----- DATASET EXTRACT -----

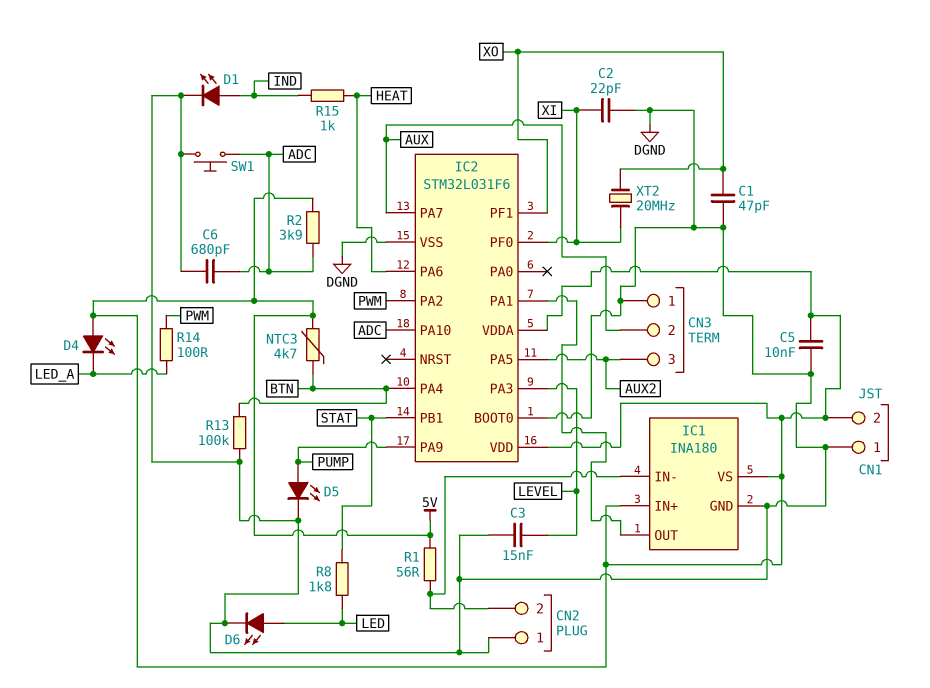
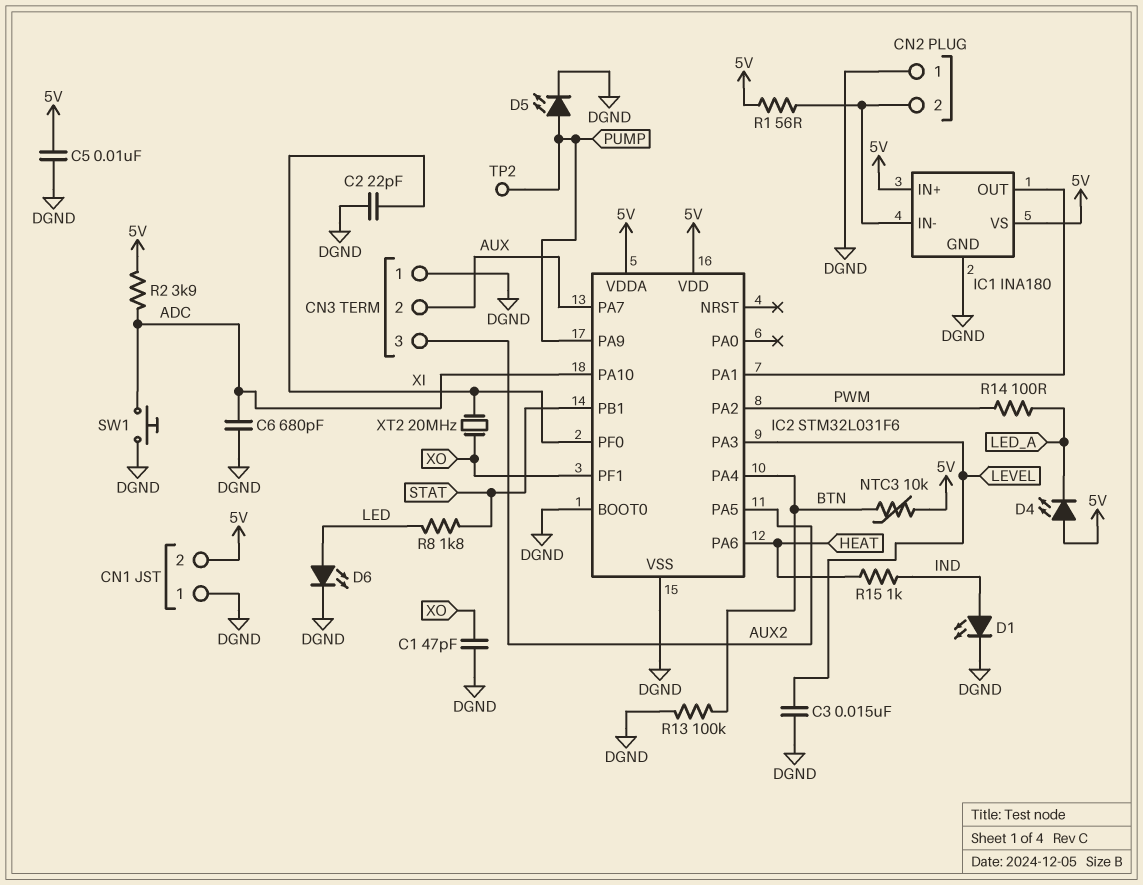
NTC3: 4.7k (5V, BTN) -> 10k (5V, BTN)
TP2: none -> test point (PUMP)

-----
----- DATASET EXTRACT -----

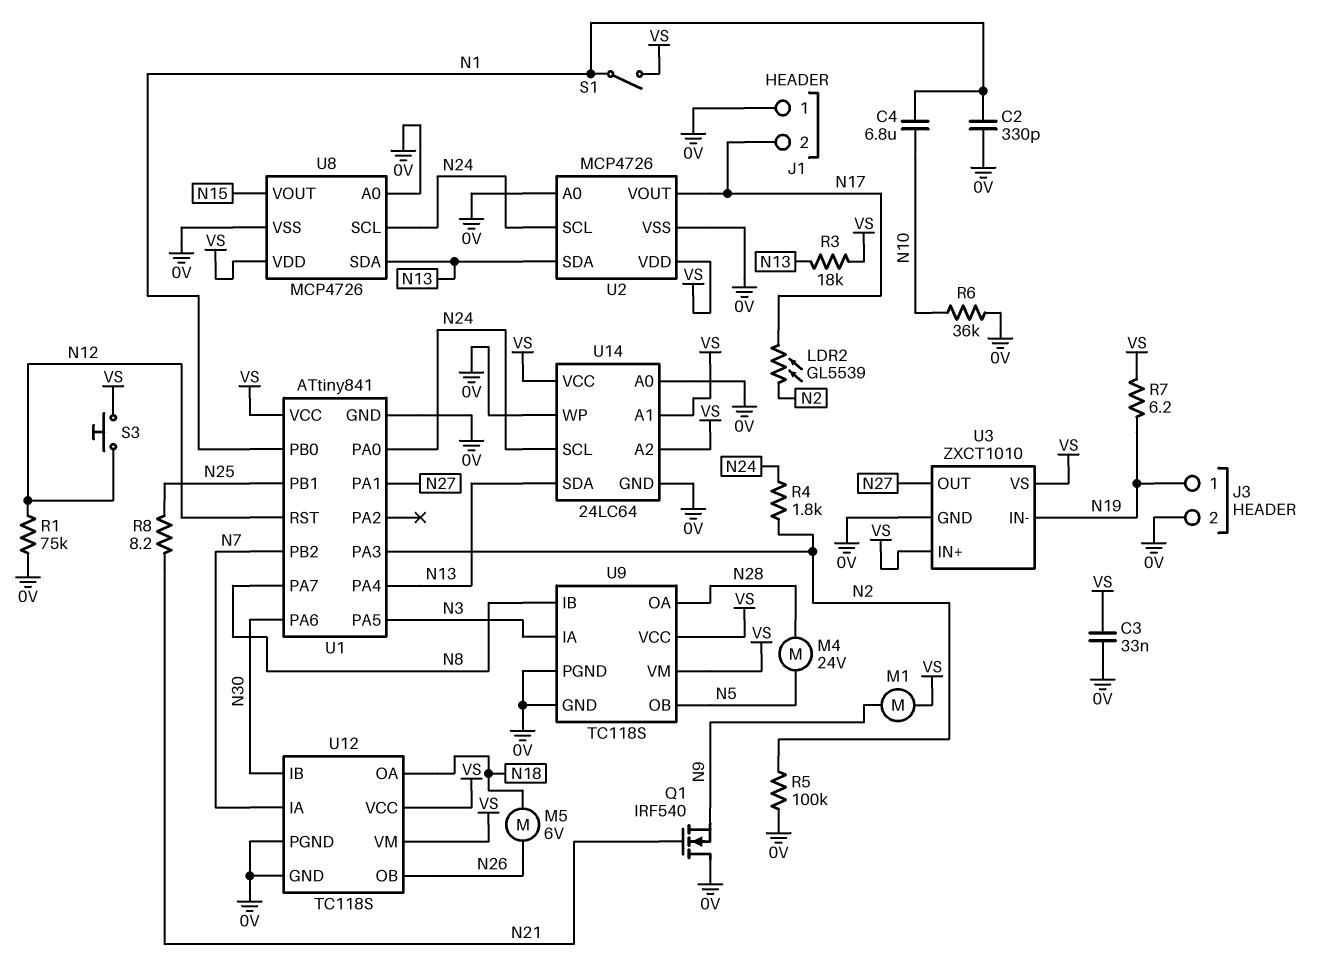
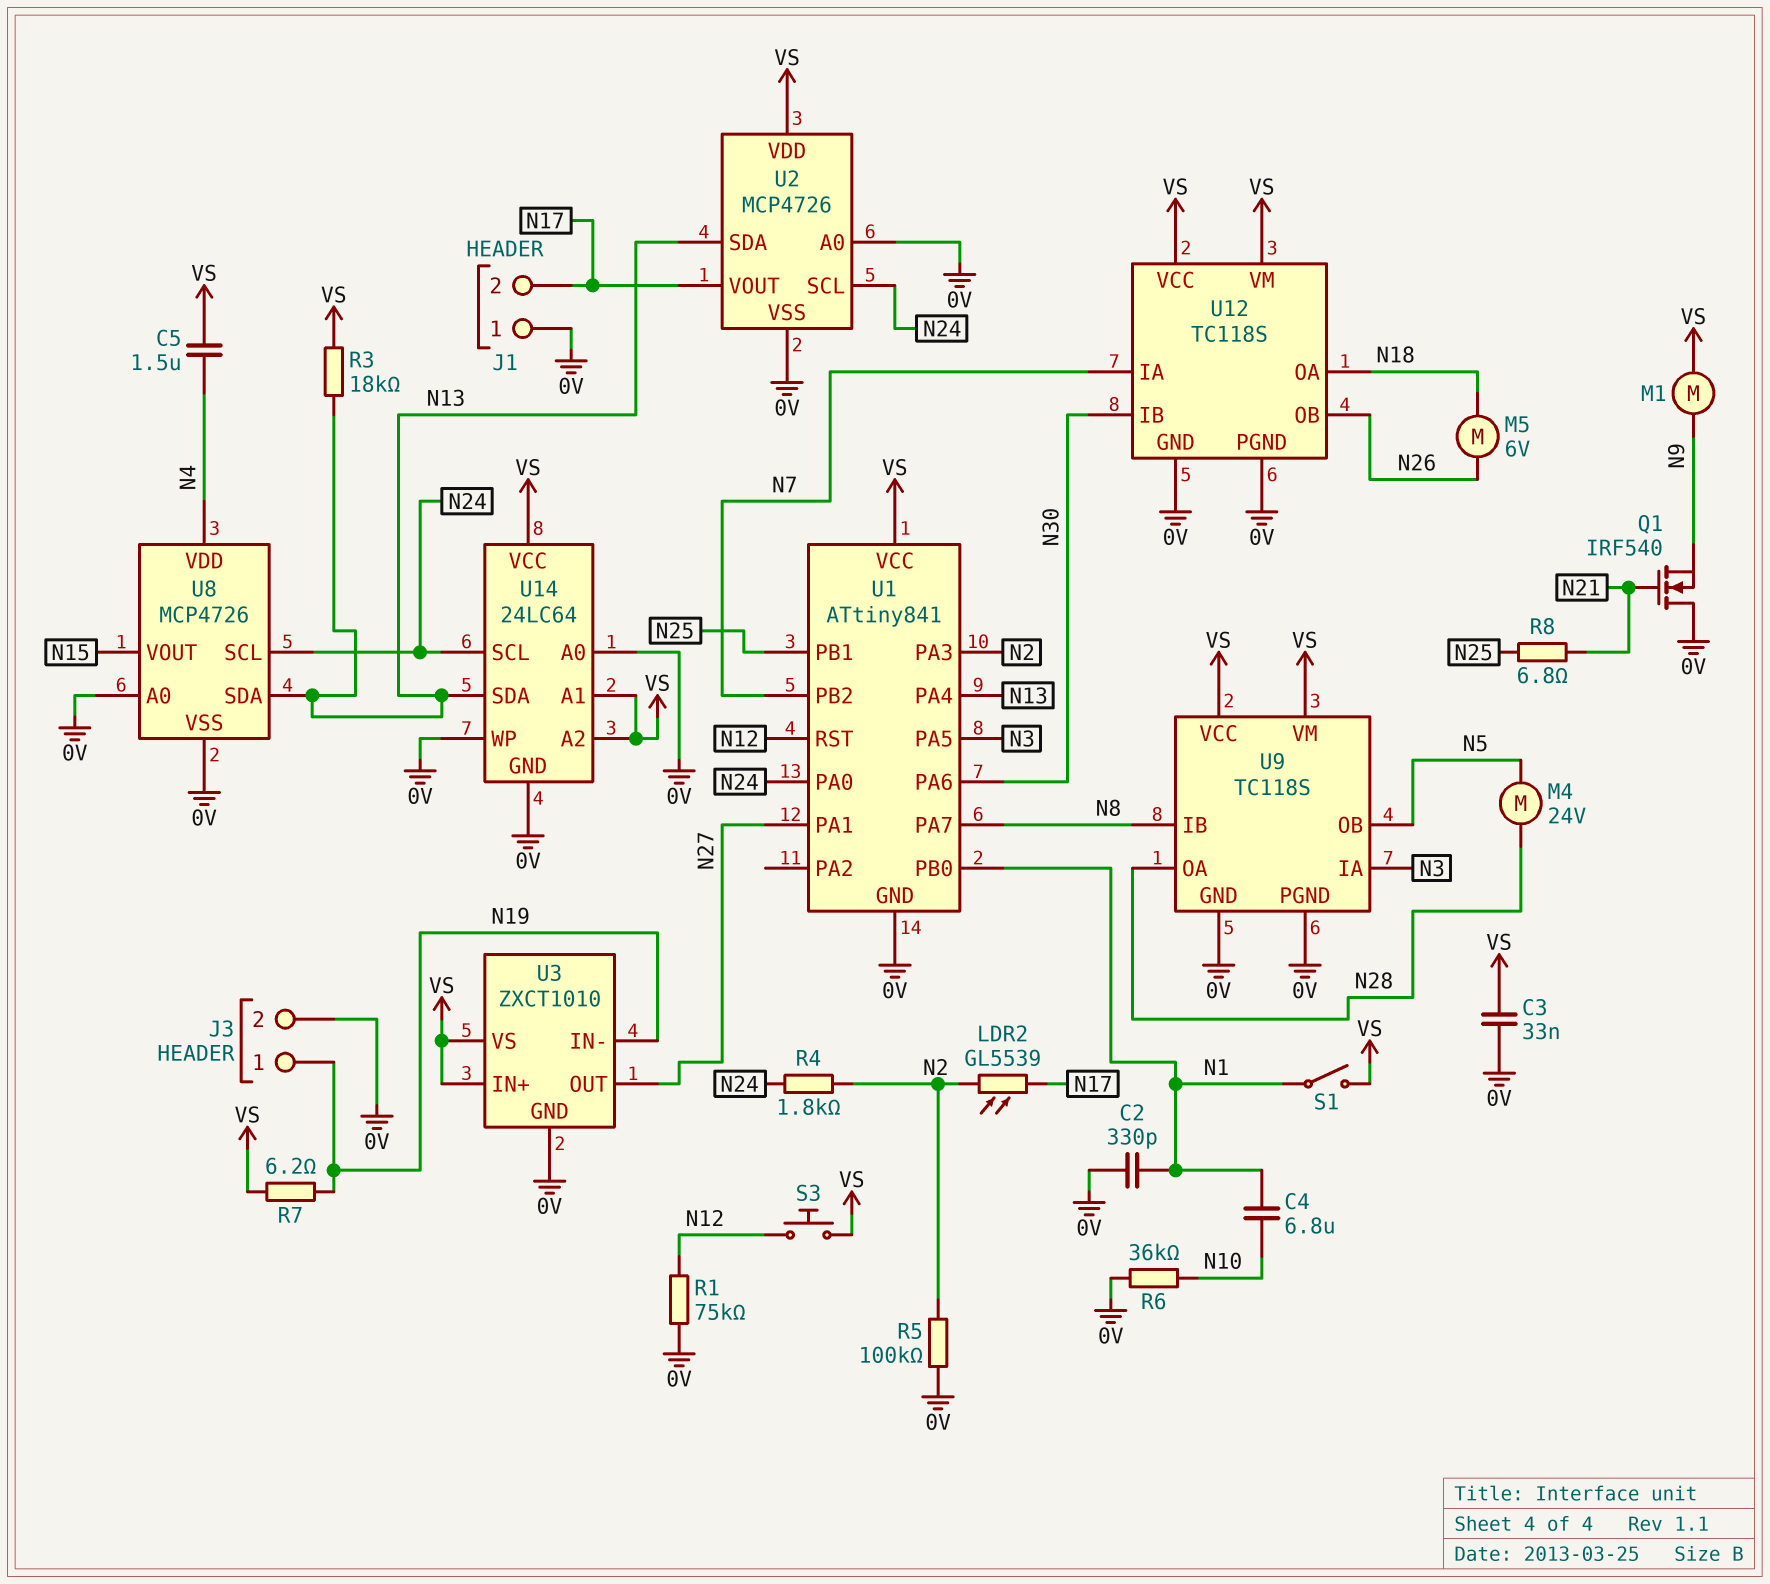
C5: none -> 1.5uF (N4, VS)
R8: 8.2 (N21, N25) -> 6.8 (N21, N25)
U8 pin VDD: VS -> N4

-----
----- DATASET EXTRACT -----

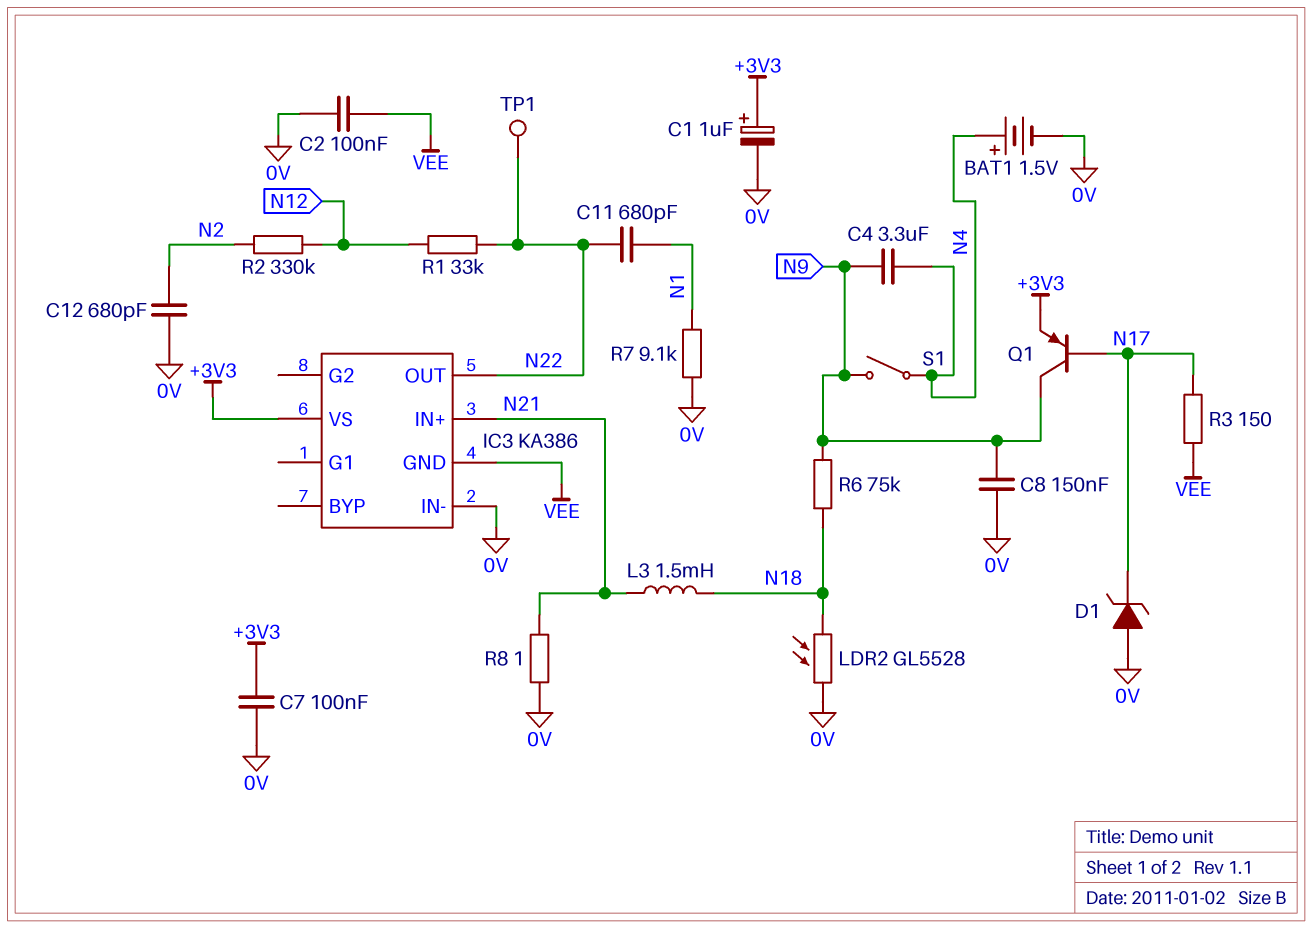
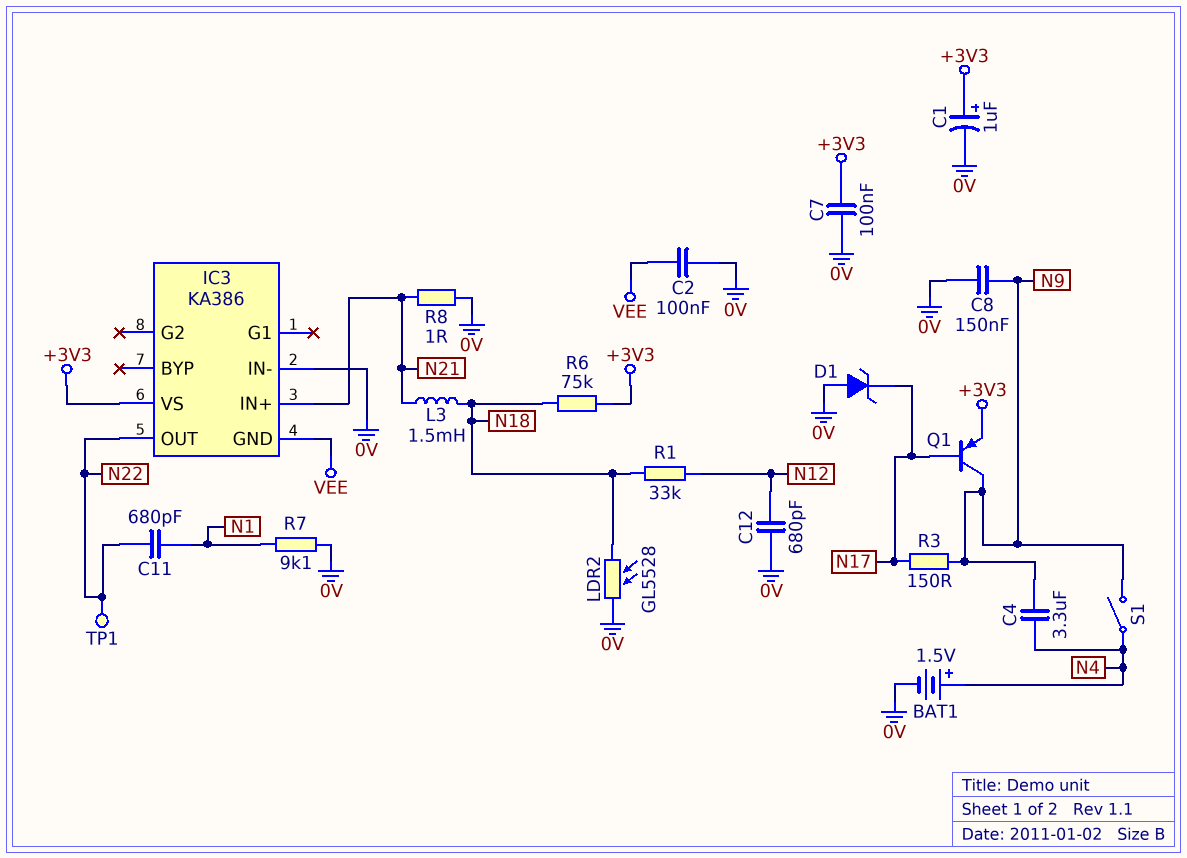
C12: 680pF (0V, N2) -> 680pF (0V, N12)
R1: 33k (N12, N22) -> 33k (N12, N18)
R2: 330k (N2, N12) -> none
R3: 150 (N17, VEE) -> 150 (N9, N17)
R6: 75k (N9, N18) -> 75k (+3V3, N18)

-----

REQUIRED WORK — Beginning at the line above with "NTC3: 4.7k (5V, BTN) -> 10k (5V, BTN)" and finishing at the line with "TP2: none -> test point (PUMP)", return each line exactly and return nothing else.

RESULT OF THIS EXERCISE —
NTC3: 4.7k (5V, BTN) -> 10k (5V, BTN)
TP2: none -> test point (PUMP)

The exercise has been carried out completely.